• PROBLEM DETAILS
The required output is the lines from the one with "[464,293,502,322]" through the end of the data, repeated verbatim, with no pictures included.

::::

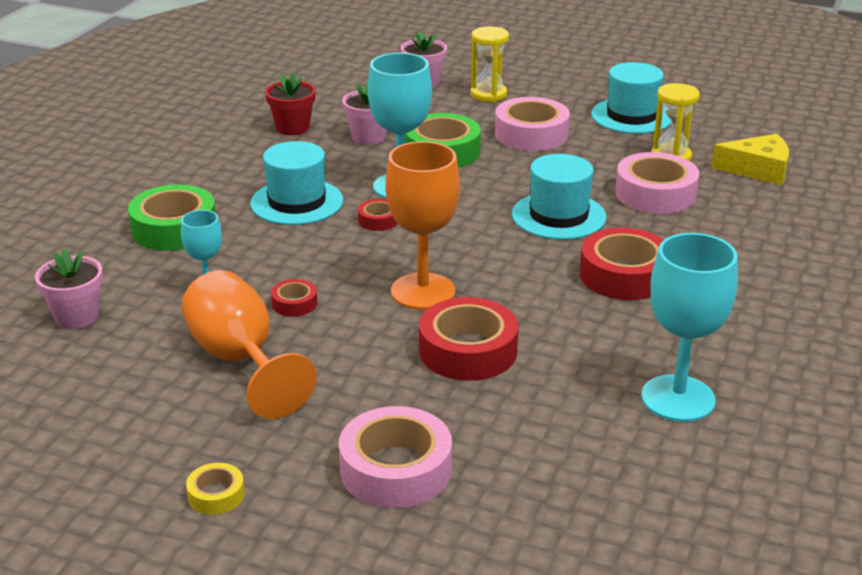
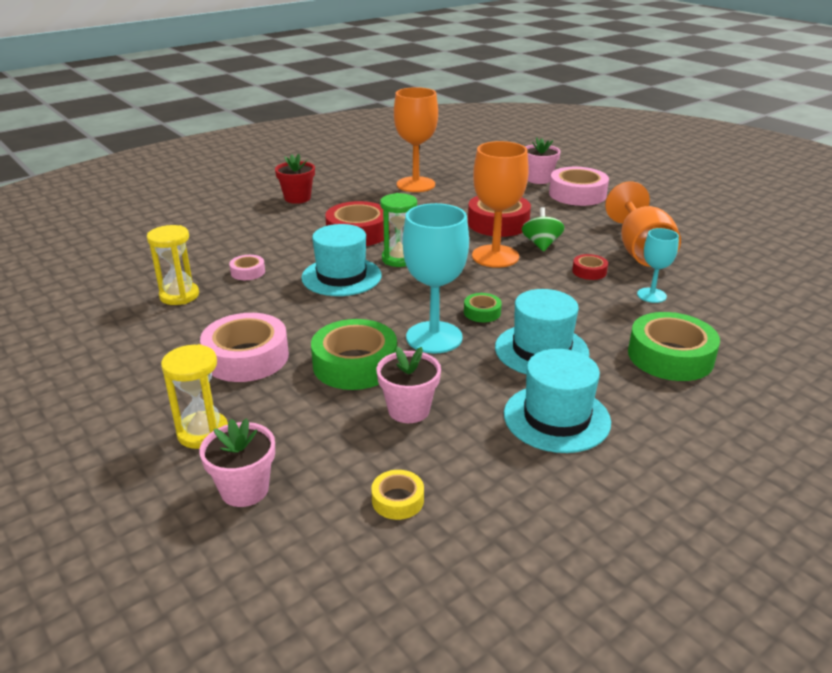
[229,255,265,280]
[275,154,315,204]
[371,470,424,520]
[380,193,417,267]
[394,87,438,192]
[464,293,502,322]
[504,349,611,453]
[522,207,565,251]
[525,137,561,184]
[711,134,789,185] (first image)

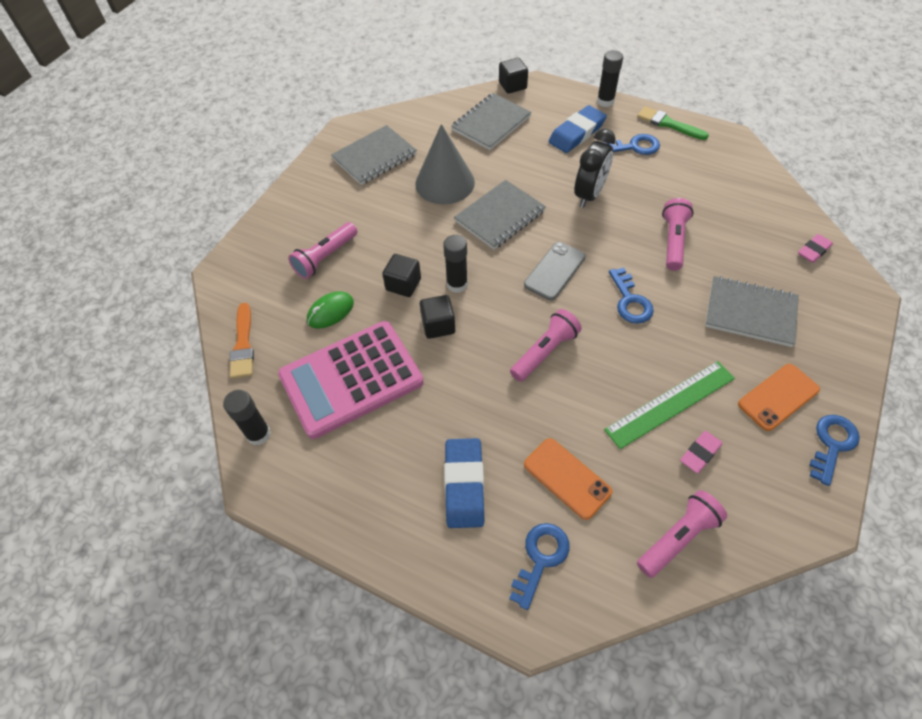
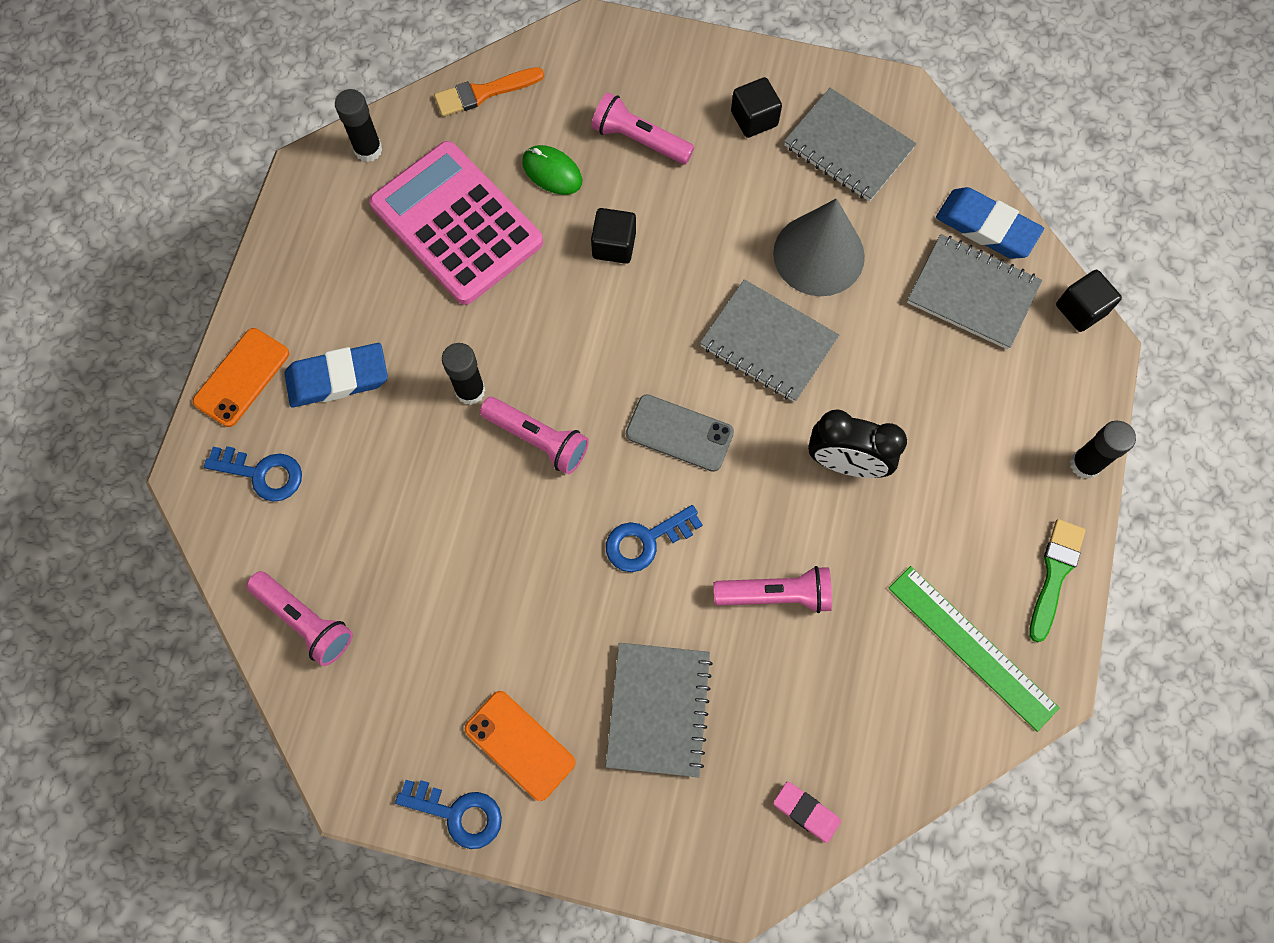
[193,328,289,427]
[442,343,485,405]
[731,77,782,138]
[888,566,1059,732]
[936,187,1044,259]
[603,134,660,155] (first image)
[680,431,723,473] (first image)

::::

• ANSWER AREA
[464,293,502,322]
[504,349,611,453]
[522,207,565,251]
[525,137,561,184]
[711,134,789,185] (first image)

[193,328,289,427]
[442,343,485,405]
[731,77,782,138]
[888,566,1059,732]
[936,187,1044,259]
[603,134,660,155] (first image)
[680,431,723,473] (first image)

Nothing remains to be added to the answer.